**Exercise:**
The response should be an exact copy of the records, with the pictures removed.

**Supplied records:**
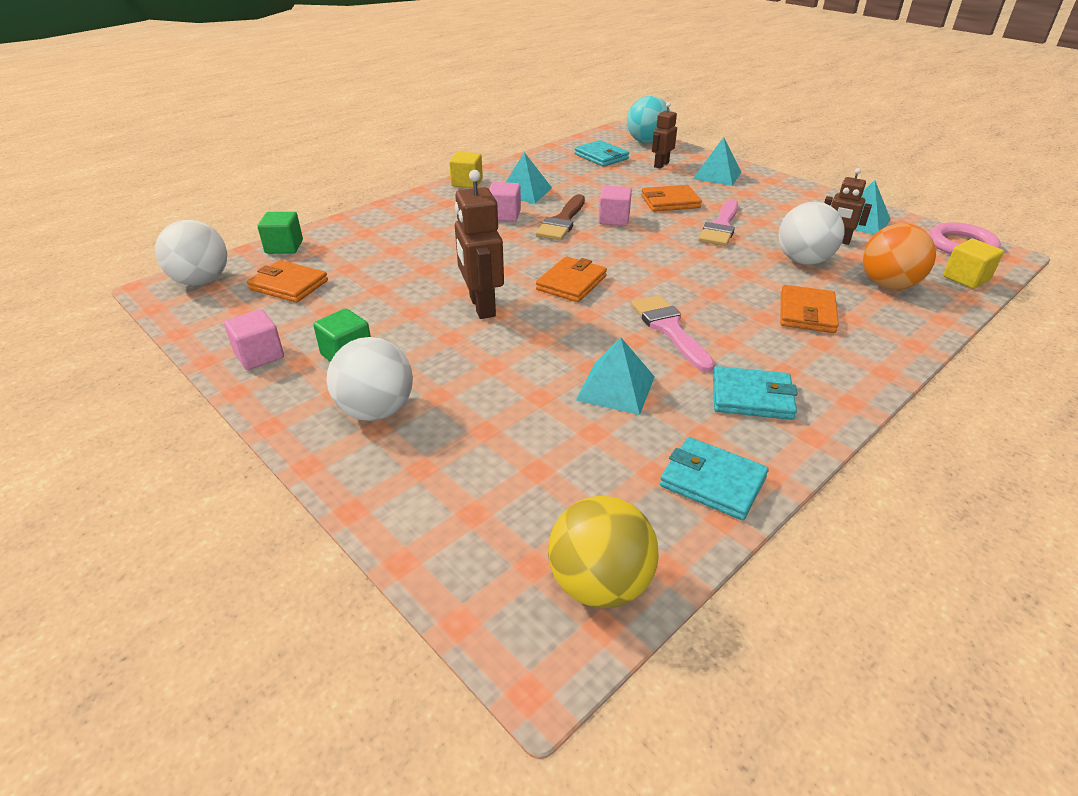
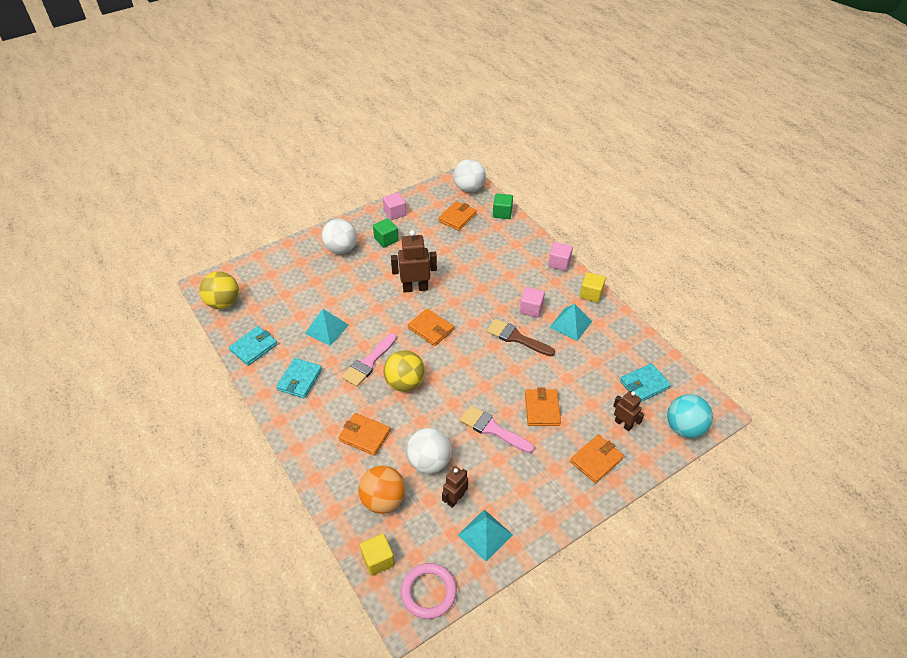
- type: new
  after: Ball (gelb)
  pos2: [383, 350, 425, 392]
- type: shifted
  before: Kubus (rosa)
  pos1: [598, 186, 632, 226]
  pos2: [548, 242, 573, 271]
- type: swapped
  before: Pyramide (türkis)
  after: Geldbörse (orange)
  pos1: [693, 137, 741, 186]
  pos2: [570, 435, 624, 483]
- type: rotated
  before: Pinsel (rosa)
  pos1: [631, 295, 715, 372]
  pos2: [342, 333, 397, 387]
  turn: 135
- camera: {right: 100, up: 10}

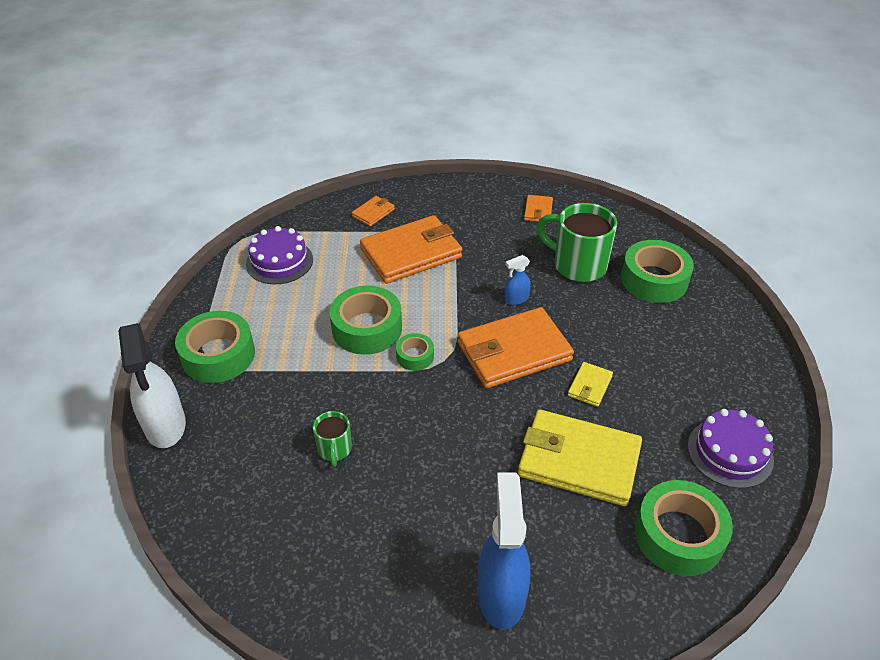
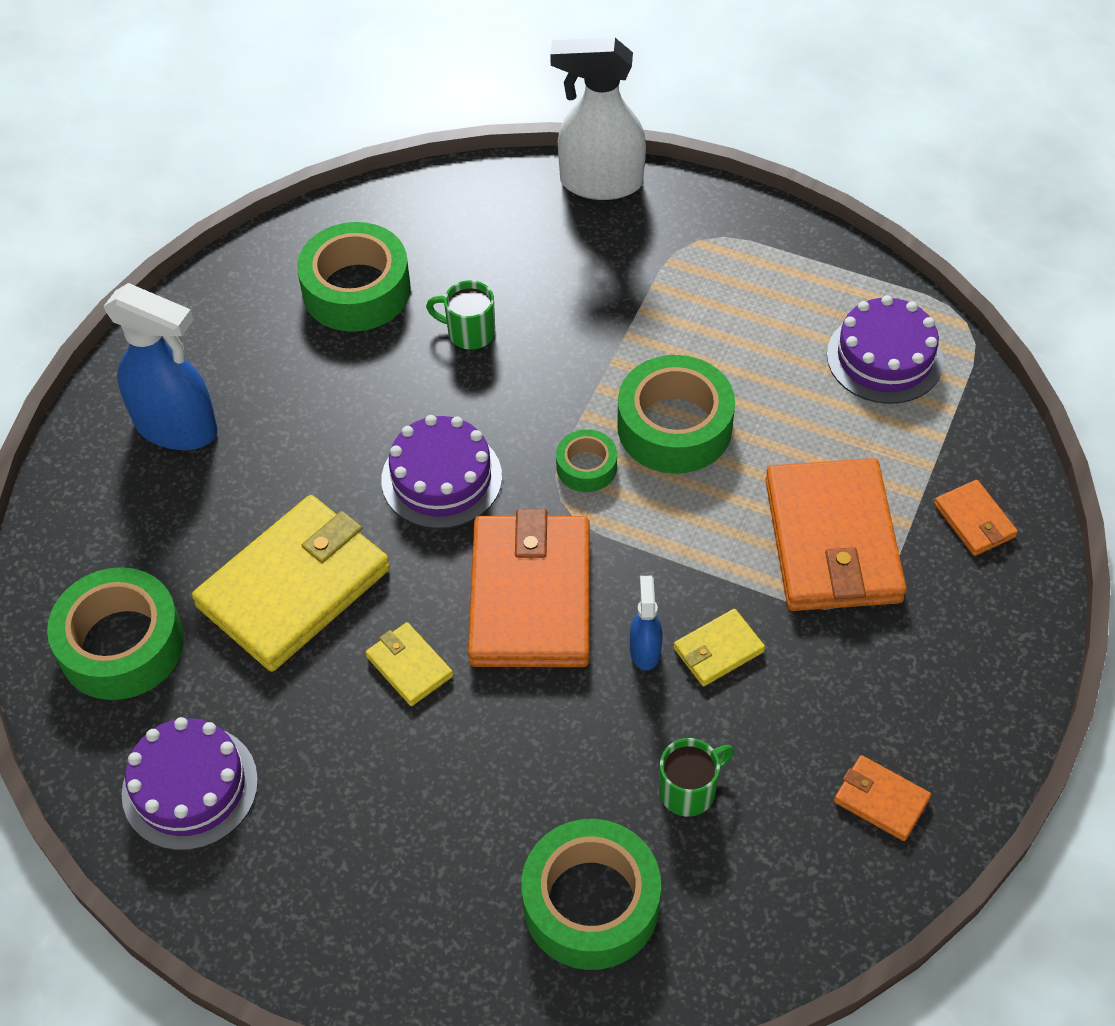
- type: new
  after: Kuchen (lila)
  pos2: [381, 415, 502, 529]
- type: new
  after: Geldbörse (gelb)
  pos2: [673, 609, 765, 686]
- type: shifted
  before: Klebeband (grün)
  pos1: [175, 311, 255, 383]
  pos2: [297, 222, 411, 332]
- type: scaled
  before: Tasse (grün)
  pos1: [537, 203, 617, 282]
  pos2: [659, 738, 734, 817]
  scale: 0.52
- camera: {right: 115, up: 10}

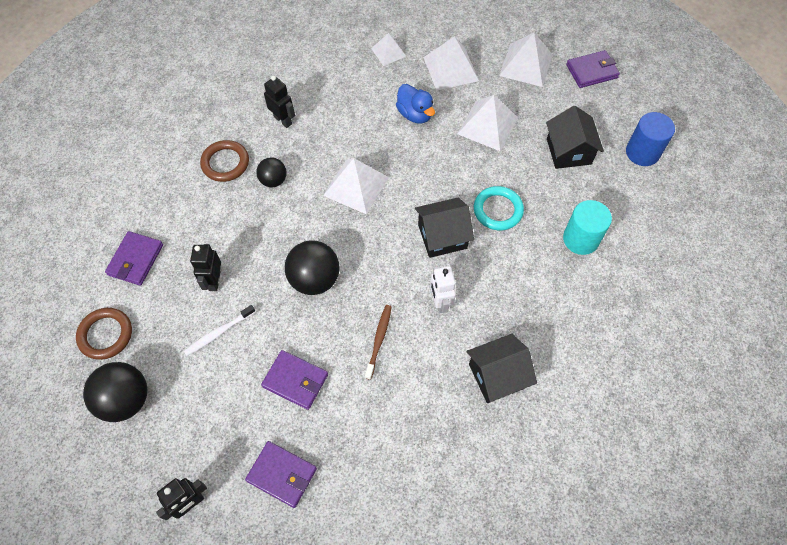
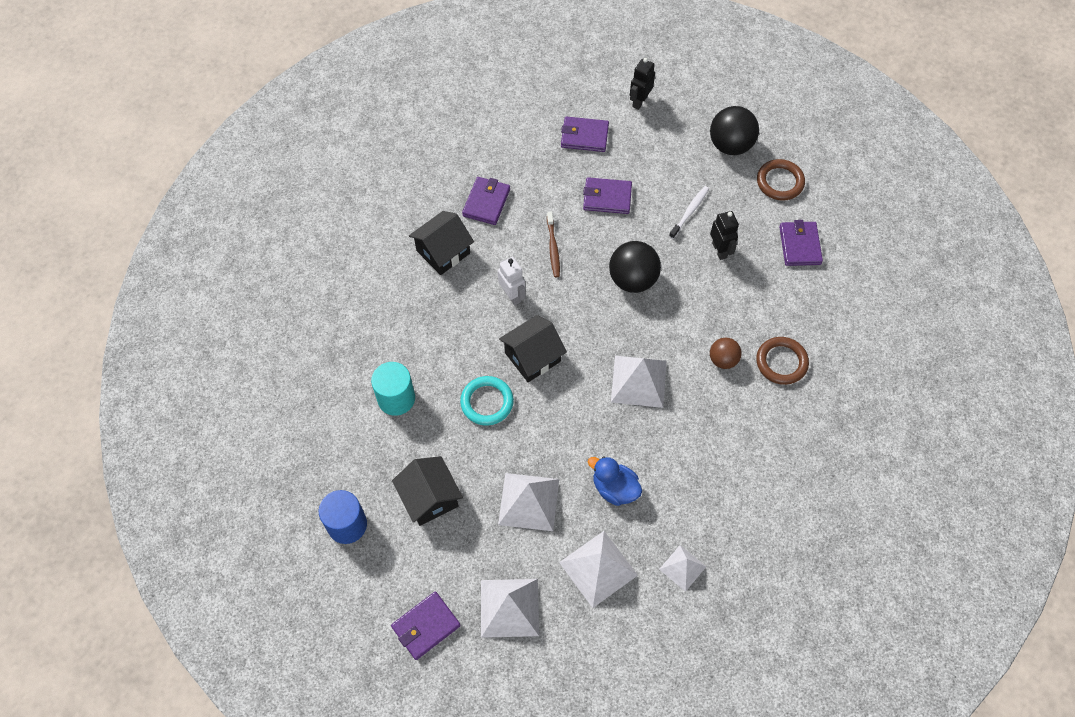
- type: gone
  before: Roboter (schwarz)
  pos1: [264, 76, 295, 128]
- type: new
  after: Geldbörse (lila)
  pos2: [462, 177, 510, 225]
- type: repainted
  before: Ball (schwarz)
  after: Ball (braun)
  pos1: [256, 157, 286, 187]
  pos2: [710, 338, 742, 369]
- camera: {right: 160, up: 0}

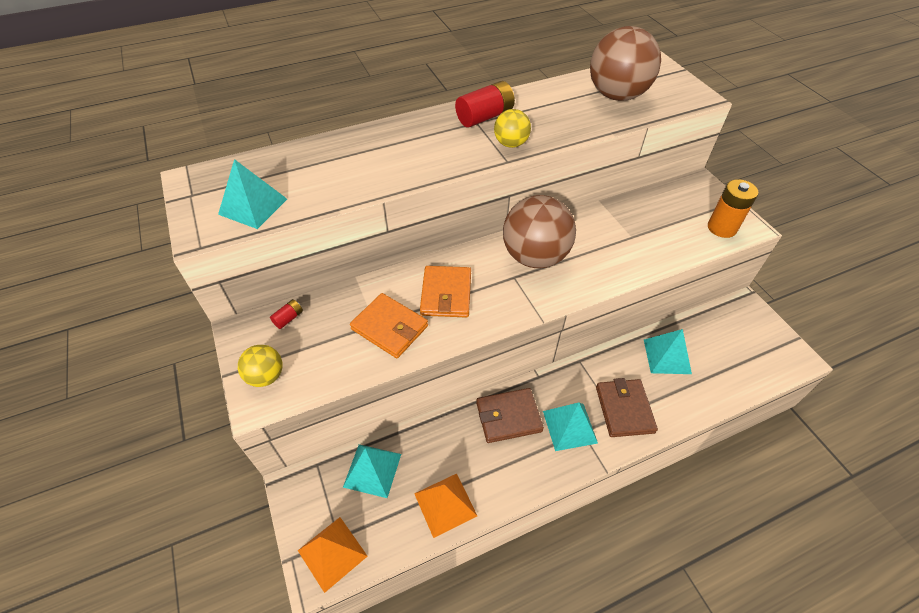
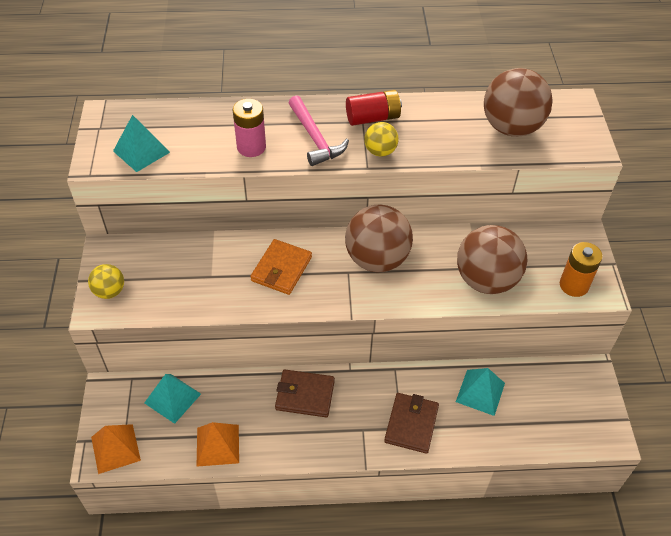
- type: gone
  before: Batterie (rot)
  pos1: [270, 299, 303, 329]
- type: gone
  before: Geldbörse (orange)
  pos1: [350, 293, 428, 358]
- type: gone
  before: Pyramide (türkis)
  pos1: [543, 402, 598, 451]
- type: new
  after: Batterie (rosa)
  pos2: [233, 99, 266, 157]
- type: new
  after: Hammer (rosa)
  pos2: [289, 95, 349, 166]
- type: new
  after: Ball (braun)
  pos2: [457, 225, 527, 294]
- camera: {right: 20, up: 0}

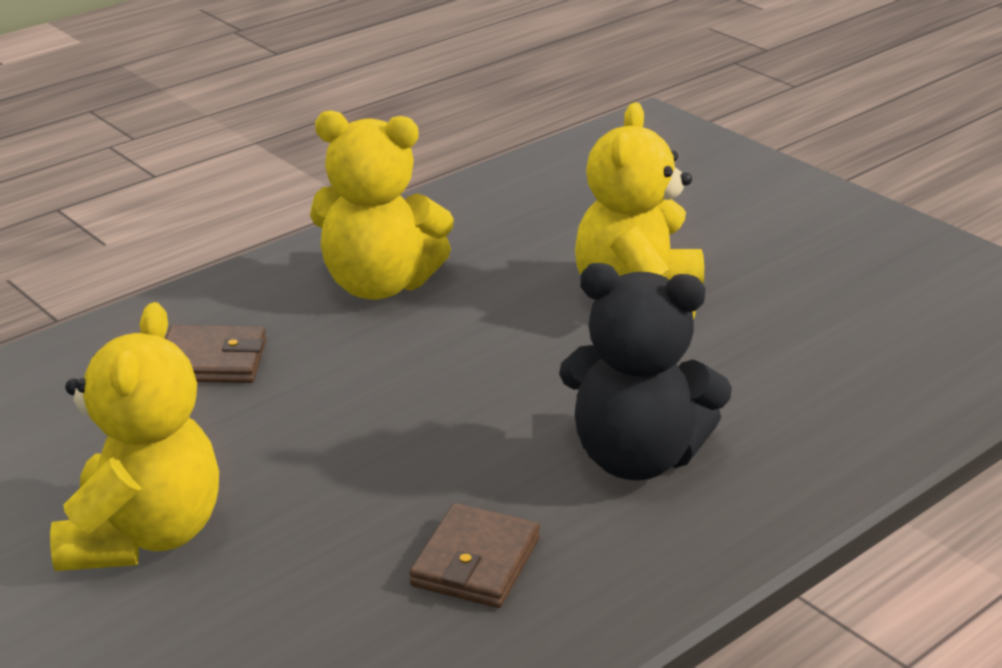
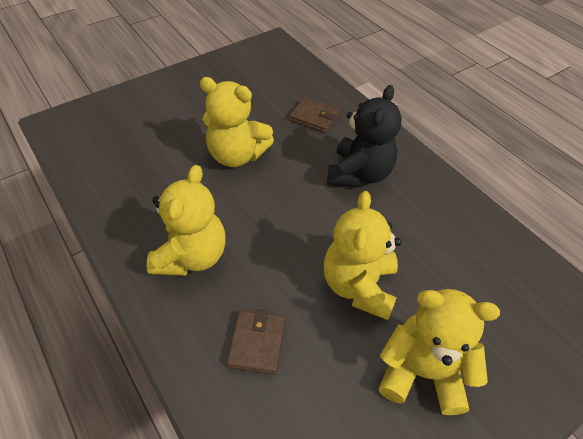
- type: new
  after: Teddybär (gelb)
  pos2: [324, 191, 402, 320]
- type: shifted
  before: Geldbörse (braun)
  pos1: [409, 503, 540, 608]
  pos2: [289, 97, 339, 133]
- camera: {right: -85, up: 20}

**The completed task:**
- type: new
  after: Ball (gelb)
  pos2: [383, 350, 425, 392]
- type: shifted
  before: Kubus (rosa)
  pos1: [598, 186, 632, 226]
  pos2: [548, 242, 573, 271]
- type: swapped
  before: Pyramide (türkis)
  after: Geldbörse (orange)
  pos1: [693, 137, 741, 186]
  pos2: [570, 435, 624, 483]
- type: rotated
  before: Pinsel (rosa)
  pos1: [631, 295, 715, 372]
  pos2: [342, 333, 397, 387]
  turn: 135
- camera: {right: 100, up: 10}

- type: new
  after: Kuchen (lila)
  pos2: [381, 415, 502, 529]
- type: new
  after: Geldbörse (gelb)
  pos2: [673, 609, 765, 686]
- type: shifted
  before: Klebeband (grün)
  pos1: [175, 311, 255, 383]
  pos2: [297, 222, 411, 332]
- type: scaled
  before: Tasse (grün)
  pos1: [537, 203, 617, 282]
  pos2: [659, 738, 734, 817]
  scale: 0.52
- camera: {right: 115, up: 10}

- type: gone
  before: Roboter (schwarz)
  pos1: [264, 76, 295, 128]
- type: new
  after: Geldbörse (lila)
  pos2: [462, 177, 510, 225]
- type: repainted
  before: Ball (schwarz)
  after: Ball (braun)
  pos1: [256, 157, 286, 187]
  pos2: [710, 338, 742, 369]
- camera: {right: 160, up: 0}

- type: gone
  before: Batterie (rot)
  pos1: [270, 299, 303, 329]
- type: gone
  before: Geldbörse (orange)
  pos1: [350, 293, 428, 358]
- type: gone
  before: Pyramide (türkis)
  pos1: [543, 402, 598, 451]
- type: new
  after: Batterie (rosa)
  pos2: [233, 99, 266, 157]
- type: new
  after: Hammer (rosa)
  pos2: [289, 95, 349, 166]
- type: new
  after: Ball (braun)
  pos2: [457, 225, 527, 294]
- camera: {right: 20, up: 0}

- type: new
  after: Teddybär (gelb)
  pos2: [324, 191, 402, 320]
- type: shifted
  before: Geldbörse (braun)
  pos1: [409, 503, 540, 608]
  pos2: [289, 97, 339, 133]
- camera: {right: -85, up: 20}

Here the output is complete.